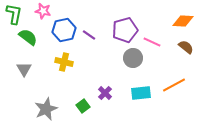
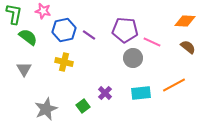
orange diamond: moved 2 px right
purple pentagon: rotated 20 degrees clockwise
brown semicircle: moved 2 px right
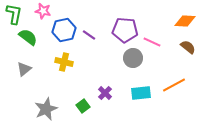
gray triangle: rotated 21 degrees clockwise
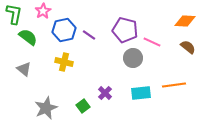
pink star: rotated 28 degrees clockwise
purple pentagon: rotated 10 degrees clockwise
gray triangle: rotated 42 degrees counterclockwise
orange line: rotated 20 degrees clockwise
gray star: moved 1 px up
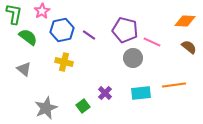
pink star: moved 1 px left
blue hexagon: moved 2 px left
brown semicircle: moved 1 px right
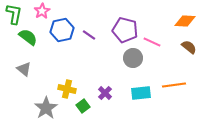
yellow cross: moved 3 px right, 27 px down
gray star: rotated 10 degrees counterclockwise
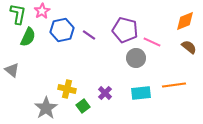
green L-shape: moved 4 px right
orange diamond: rotated 25 degrees counterclockwise
green semicircle: rotated 78 degrees clockwise
gray circle: moved 3 px right
gray triangle: moved 12 px left, 1 px down
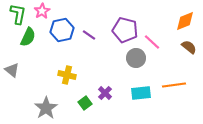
pink line: rotated 18 degrees clockwise
yellow cross: moved 14 px up
green square: moved 2 px right, 3 px up
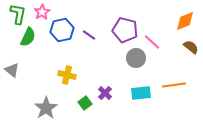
pink star: moved 1 px down
brown semicircle: moved 2 px right
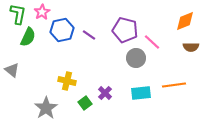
brown semicircle: rotated 140 degrees clockwise
yellow cross: moved 6 px down
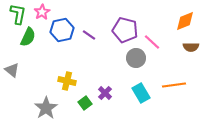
cyan rectangle: rotated 66 degrees clockwise
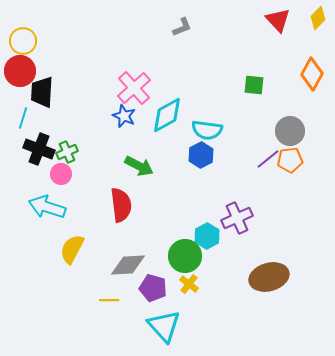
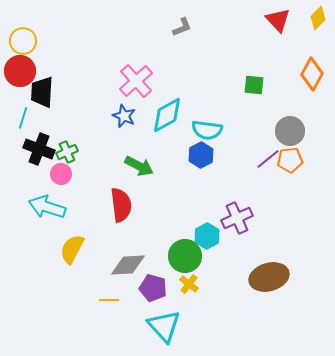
pink cross: moved 2 px right, 7 px up
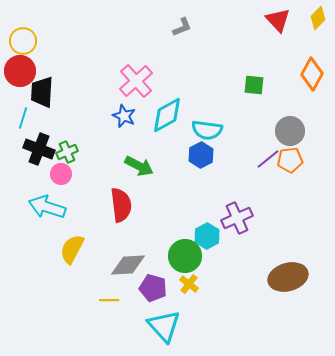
brown ellipse: moved 19 px right
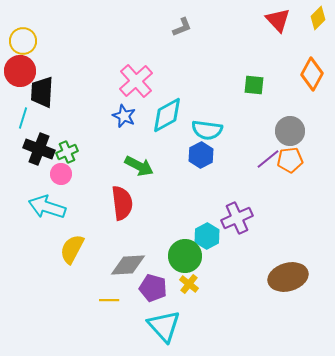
red semicircle: moved 1 px right, 2 px up
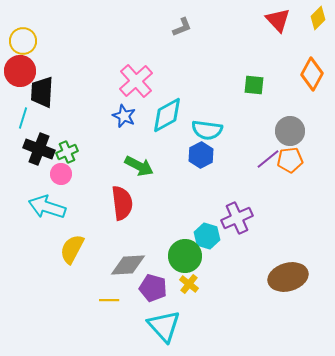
cyan hexagon: rotated 15 degrees counterclockwise
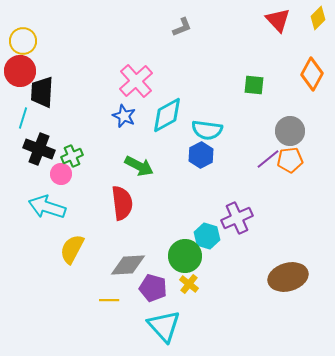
green cross: moved 5 px right, 4 px down
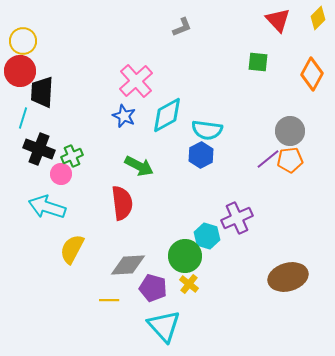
green square: moved 4 px right, 23 px up
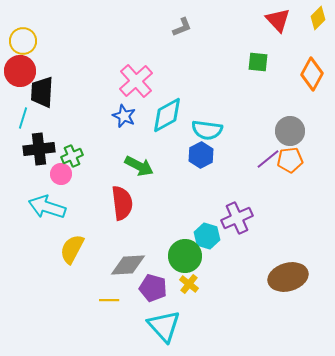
black cross: rotated 28 degrees counterclockwise
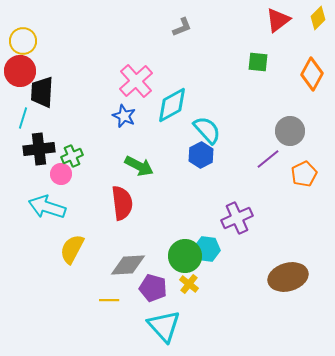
red triangle: rotated 36 degrees clockwise
cyan diamond: moved 5 px right, 10 px up
cyan semicircle: rotated 140 degrees counterclockwise
orange pentagon: moved 14 px right, 14 px down; rotated 20 degrees counterclockwise
cyan hexagon: moved 13 px down; rotated 10 degrees counterclockwise
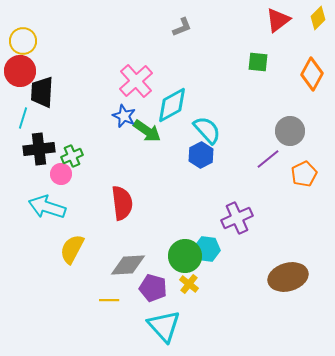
green arrow: moved 8 px right, 35 px up; rotated 8 degrees clockwise
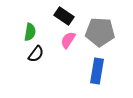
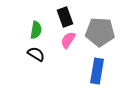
black rectangle: moved 1 px right, 1 px down; rotated 36 degrees clockwise
green semicircle: moved 6 px right, 2 px up
black semicircle: rotated 96 degrees counterclockwise
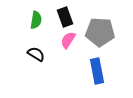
green semicircle: moved 10 px up
blue rectangle: rotated 20 degrees counterclockwise
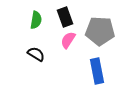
gray pentagon: moved 1 px up
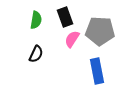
pink semicircle: moved 4 px right, 1 px up
black semicircle: rotated 84 degrees clockwise
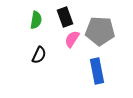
black semicircle: moved 3 px right, 1 px down
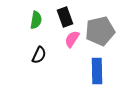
gray pentagon: rotated 16 degrees counterclockwise
blue rectangle: rotated 10 degrees clockwise
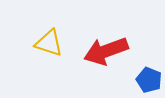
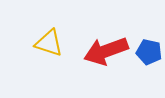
blue pentagon: moved 28 px up; rotated 10 degrees counterclockwise
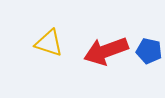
blue pentagon: moved 1 px up
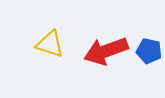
yellow triangle: moved 1 px right, 1 px down
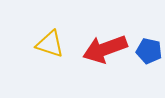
red arrow: moved 1 px left, 2 px up
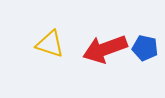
blue pentagon: moved 4 px left, 3 px up
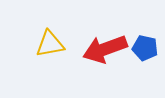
yellow triangle: rotated 28 degrees counterclockwise
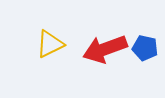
yellow triangle: rotated 16 degrees counterclockwise
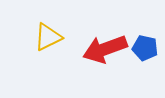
yellow triangle: moved 2 px left, 7 px up
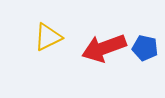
red arrow: moved 1 px left, 1 px up
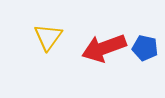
yellow triangle: rotated 28 degrees counterclockwise
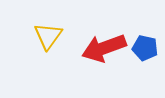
yellow triangle: moved 1 px up
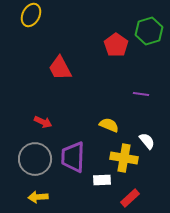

■ ■ ■ ■ ■

■ Brief ■
Write out every line of the material above word for word, leaving out the pictures.

■ Solution to the problem ■
orange diamond: moved 2 px right
purple pentagon: rotated 20 degrees clockwise
brown semicircle: moved 2 px right
gray triangle: rotated 21 degrees clockwise
pink star: rotated 28 degrees clockwise
purple pentagon: rotated 10 degrees clockwise
gray triangle: rotated 42 degrees counterclockwise
orange line: rotated 20 degrees clockwise
gray star: moved 1 px up
pink star: moved 1 px left
blue hexagon: moved 2 px left
brown semicircle: moved 1 px right
yellow cross: moved 3 px right, 27 px down
gray star: rotated 10 degrees counterclockwise
green L-shape: moved 4 px right
orange diamond: rotated 25 degrees counterclockwise
green semicircle: rotated 78 degrees clockwise
gray circle: moved 3 px right
gray triangle: moved 12 px left, 1 px down
pink line: rotated 18 degrees clockwise
yellow cross: moved 14 px up
green square: moved 2 px right, 3 px up
pink star: moved 1 px down
brown semicircle: moved 2 px right
brown semicircle: rotated 140 degrees clockwise
yellow cross: moved 6 px down
cyan rectangle: rotated 66 degrees clockwise
pink cross: moved 2 px right, 7 px up
brown ellipse: moved 19 px right
red semicircle: moved 1 px right, 2 px up
cyan hexagon: rotated 15 degrees counterclockwise
green cross: moved 5 px right, 4 px down
green square: moved 4 px right, 23 px up
black cross: rotated 28 degrees counterclockwise
red triangle: rotated 36 degrees clockwise
cyan diamond: moved 5 px right, 10 px up
cyan semicircle: rotated 140 degrees counterclockwise
orange pentagon: moved 14 px right, 14 px down; rotated 20 degrees counterclockwise
cyan hexagon: moved 13 px down; rotated 10 degrees counterclockwise
green arrow: moved 8 px right, 35 px up; rotated 8 degrees clockwise
black rectangle: moved 1 px right, 1 px down; rotated 36 degrees clockwise
green semicircle: moved 6 px right, 2 px up
black semicircle: rotated 96 degrees counterclockwise
green semicircle: moved 10 px up
blue rectangle: rotated 20 degrees counterclockwise
gray pentagon: moved 1 px up
pink semicircle: moved 4 px right, 1 px up
black semicircle: rotated 84 degrees clockwise
black semicircle: moved 3 px right, 1 px down
gray pentagon: rotated 16 degrees counterclockwise
blue rectangle: rotated 10 degrees clockwise
blue pentagon: moved 28 px up; rotated 10 degrees counterclockwise
blue pentagon: moved 1 px up
yellow triangle: moved 1 px right, 1 px down
red arrow: moved 1 px left, 2 px up
blue pentagon: moved 4 px left, 3 px up
yellow triangle: rotated 28 degrees counterclockwise
yellow triangle: rotated 16 degrees counterclockwise
yellow triangle: moved 2 px left, 7 px up
red arrow: moved 1 px left, 1 px up
yellow triangle: rotated 28 degrees counterclockwise
yellow triangle: moved 1 px up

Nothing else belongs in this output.